** Supplied information follows **

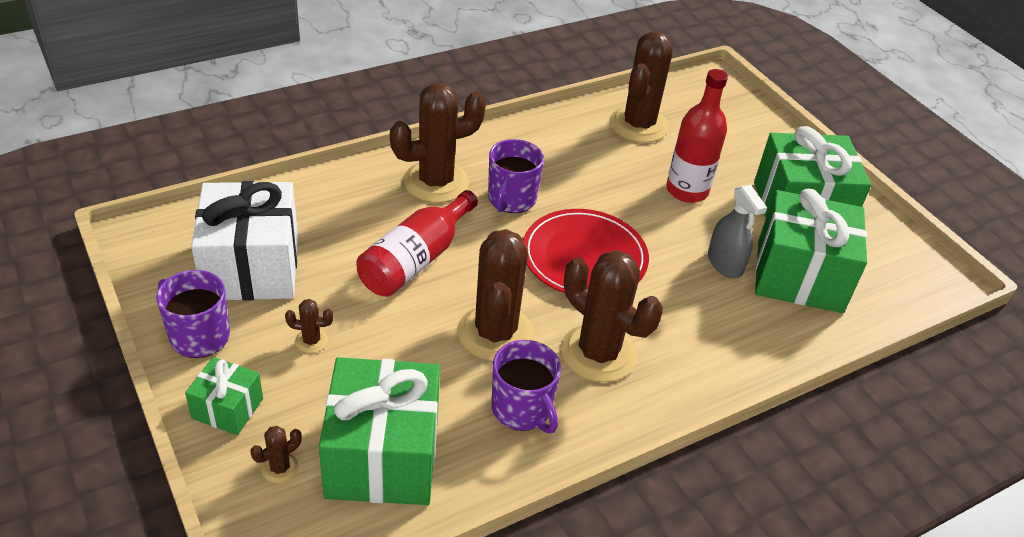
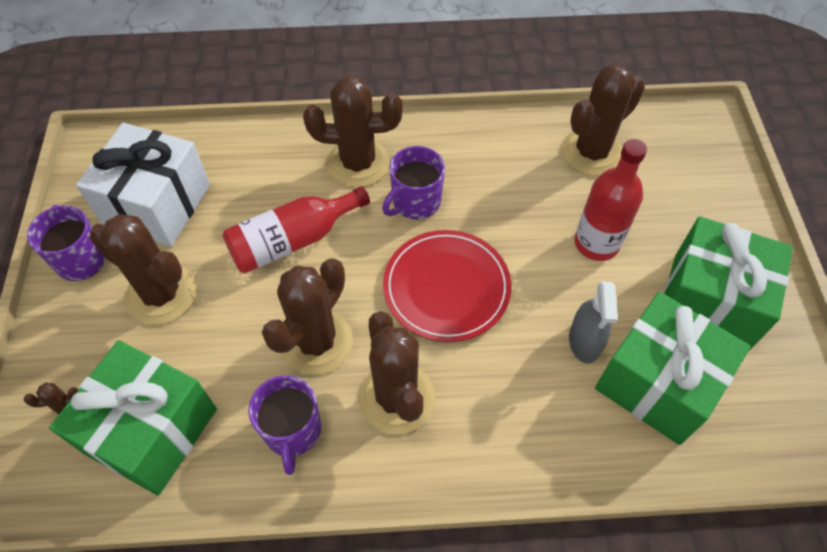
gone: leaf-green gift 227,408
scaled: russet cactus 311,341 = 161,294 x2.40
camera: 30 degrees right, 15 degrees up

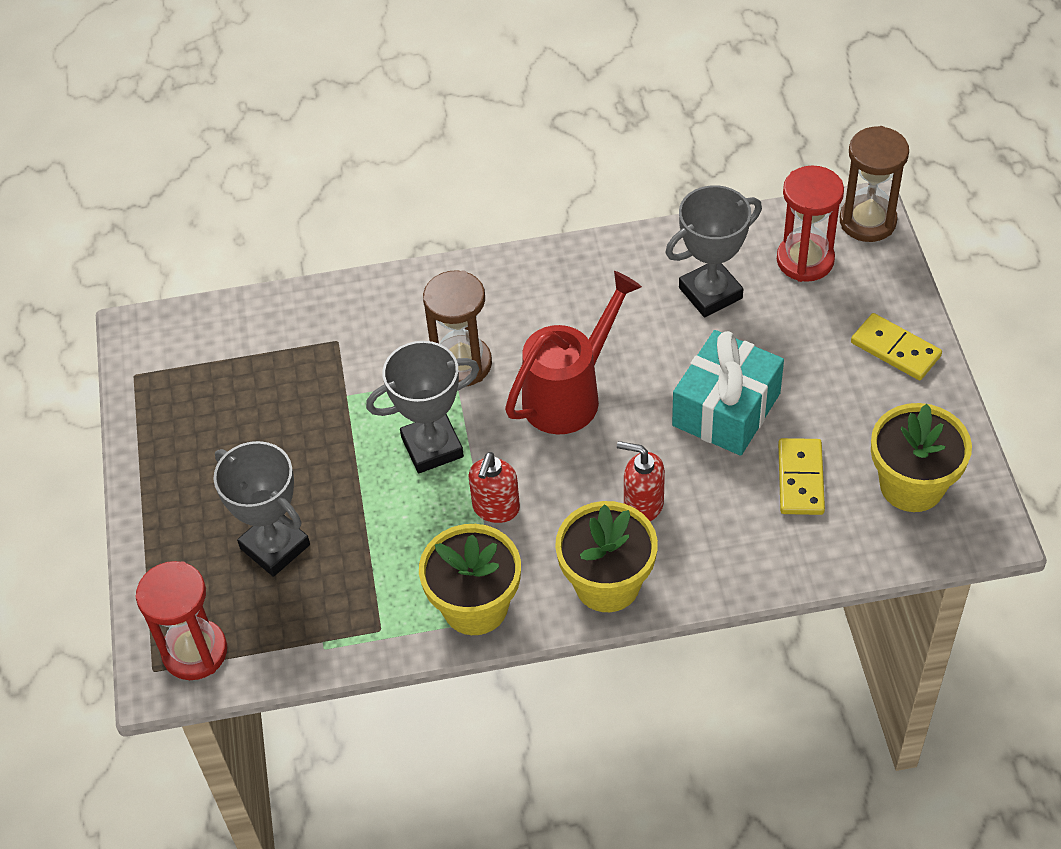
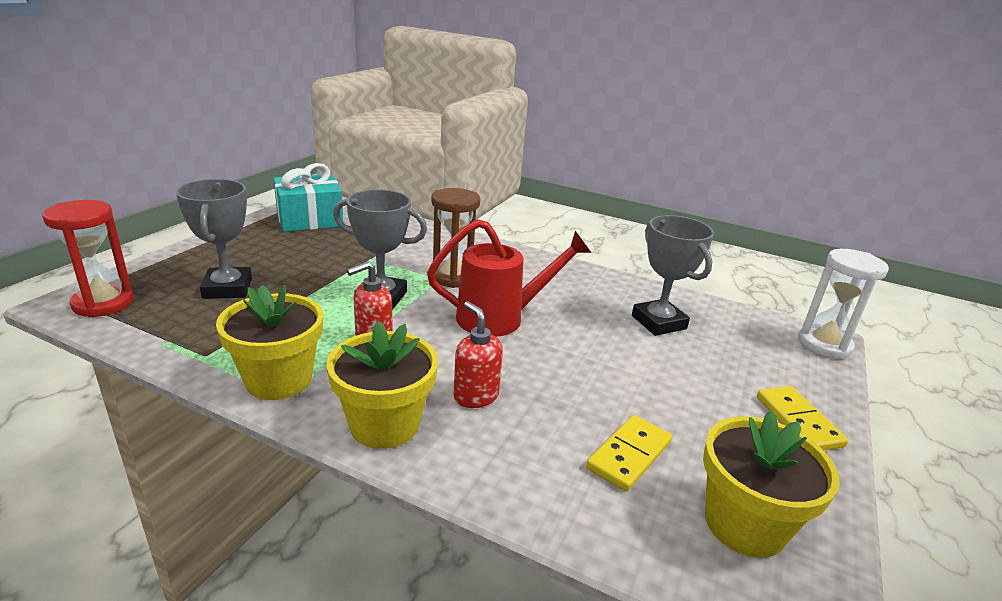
gone: crimson sandglass 805,260
shifted: turquoise gift 726,409 to 310,219
repainted: russet sandglass 867,221 to pure white sandglass 824,344
rotated: gray prize cup 710,293 = 658,322 60 degrees clockwise
camera: 30 degrees right, 25 degrees down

** End of Supplied information **

Your assignment | Everything in the records must be transcribed exactly, except the pictures, which are left out.

Expected output |
gone: leaf-green gift 227,408
scaled: russet cactus 311,341 = 161,294 x2.40
camera: 30 degrees right, 15 degrees up

gone: crimson sandglass 805,260
shifted: turquoise gift 726,409 to 310,219
repainted: russet sandglass 867,221 to pure white sandglass 824,344
rotated: gray prize cup 710,293 = 658,322 60 degrees clockwise
camera: 30 degrees right, 25 degrees down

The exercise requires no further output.